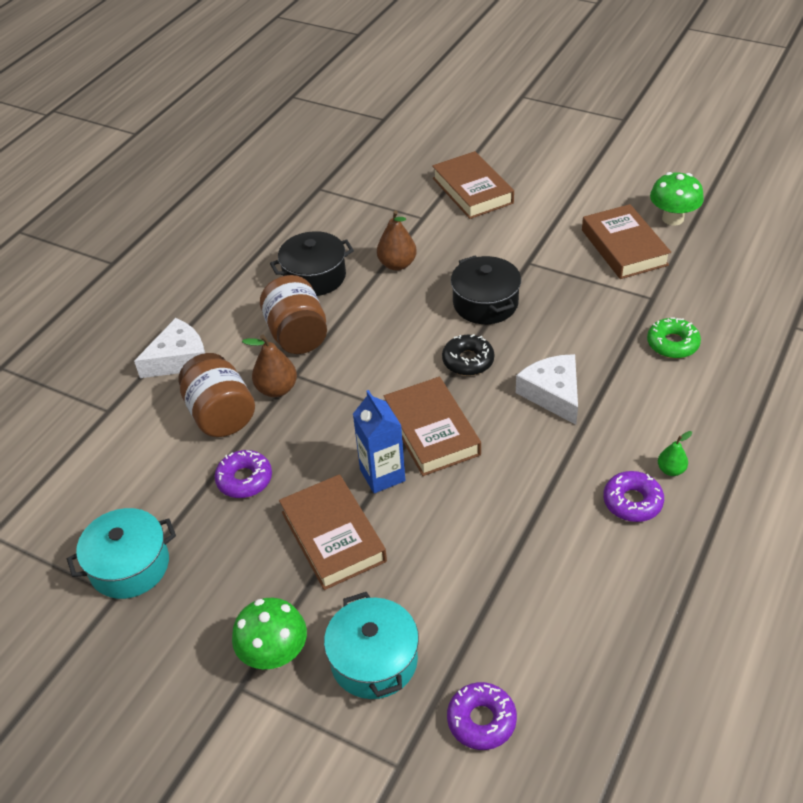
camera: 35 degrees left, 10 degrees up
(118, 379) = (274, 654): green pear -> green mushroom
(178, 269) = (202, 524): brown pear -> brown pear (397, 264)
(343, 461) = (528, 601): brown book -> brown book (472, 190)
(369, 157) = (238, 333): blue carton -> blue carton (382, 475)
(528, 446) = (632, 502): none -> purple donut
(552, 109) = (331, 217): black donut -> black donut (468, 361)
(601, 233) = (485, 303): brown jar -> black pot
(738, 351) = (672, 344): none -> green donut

+===+

Copy exactly. Start at the line containing "(552, 109) = (331, 217): black" and continue through the last line of the records.

▸ **SOLVED EXERCISE**:
(552, 109) = (331, 217): black donut -> black donut (468, 361)
(601, 233) = (485, 303): brown jar -> black pot
(738, 351) = (672, 344): none -> green donut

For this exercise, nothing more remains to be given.